■ WORK ITEM
Show the lines of the material that contain the word "brown".

■ MATERIAL FOR THIS EXERCISE
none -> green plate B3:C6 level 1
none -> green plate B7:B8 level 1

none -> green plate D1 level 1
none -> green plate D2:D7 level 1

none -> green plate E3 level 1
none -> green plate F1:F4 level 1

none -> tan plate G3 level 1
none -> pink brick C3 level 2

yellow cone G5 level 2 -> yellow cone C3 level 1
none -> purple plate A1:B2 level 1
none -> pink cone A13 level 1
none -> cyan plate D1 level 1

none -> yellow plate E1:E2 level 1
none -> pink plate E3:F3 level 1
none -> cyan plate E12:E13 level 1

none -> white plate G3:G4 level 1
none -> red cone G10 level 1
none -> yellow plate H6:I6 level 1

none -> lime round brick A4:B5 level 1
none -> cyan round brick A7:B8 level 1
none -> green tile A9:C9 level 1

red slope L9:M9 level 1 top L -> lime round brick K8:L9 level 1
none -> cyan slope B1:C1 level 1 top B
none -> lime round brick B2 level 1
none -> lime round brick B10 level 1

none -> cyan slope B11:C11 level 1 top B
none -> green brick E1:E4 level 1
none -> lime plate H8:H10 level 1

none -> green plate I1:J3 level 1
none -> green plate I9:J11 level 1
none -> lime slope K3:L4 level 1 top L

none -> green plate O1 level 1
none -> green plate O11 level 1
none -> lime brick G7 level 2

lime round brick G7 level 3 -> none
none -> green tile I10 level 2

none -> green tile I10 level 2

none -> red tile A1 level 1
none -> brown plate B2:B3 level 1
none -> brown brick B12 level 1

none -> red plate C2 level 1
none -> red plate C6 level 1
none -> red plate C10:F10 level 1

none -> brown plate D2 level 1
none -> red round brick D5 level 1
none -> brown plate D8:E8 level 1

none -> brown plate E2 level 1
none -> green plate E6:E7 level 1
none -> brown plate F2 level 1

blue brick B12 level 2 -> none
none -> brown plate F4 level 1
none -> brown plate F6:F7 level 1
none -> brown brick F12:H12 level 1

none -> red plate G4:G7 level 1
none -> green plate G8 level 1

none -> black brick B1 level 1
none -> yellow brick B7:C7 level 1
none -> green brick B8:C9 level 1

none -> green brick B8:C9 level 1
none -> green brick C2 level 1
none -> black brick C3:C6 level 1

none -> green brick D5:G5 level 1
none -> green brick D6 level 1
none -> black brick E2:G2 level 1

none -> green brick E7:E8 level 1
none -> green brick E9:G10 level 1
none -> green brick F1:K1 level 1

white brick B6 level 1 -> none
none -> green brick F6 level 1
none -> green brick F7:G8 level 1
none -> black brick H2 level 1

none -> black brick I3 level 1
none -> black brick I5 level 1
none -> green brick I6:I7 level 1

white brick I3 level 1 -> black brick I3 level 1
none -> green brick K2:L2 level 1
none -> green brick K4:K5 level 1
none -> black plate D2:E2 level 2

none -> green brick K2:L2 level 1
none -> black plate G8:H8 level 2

■ WRITTEN SOLUTION
none -> brown plate B2:B3 level 1
none -> brown brick B12 level 1
none -> brown plate D2 level 1
none -> brown plate D8:E8 level 1
none -> brown plate E2 level 1
none -> brown plate F2 level 1
none -> brown plate F4 level 1
none -> brown plate F6:F7 level 1
none -> brown brick F12:H12 level 1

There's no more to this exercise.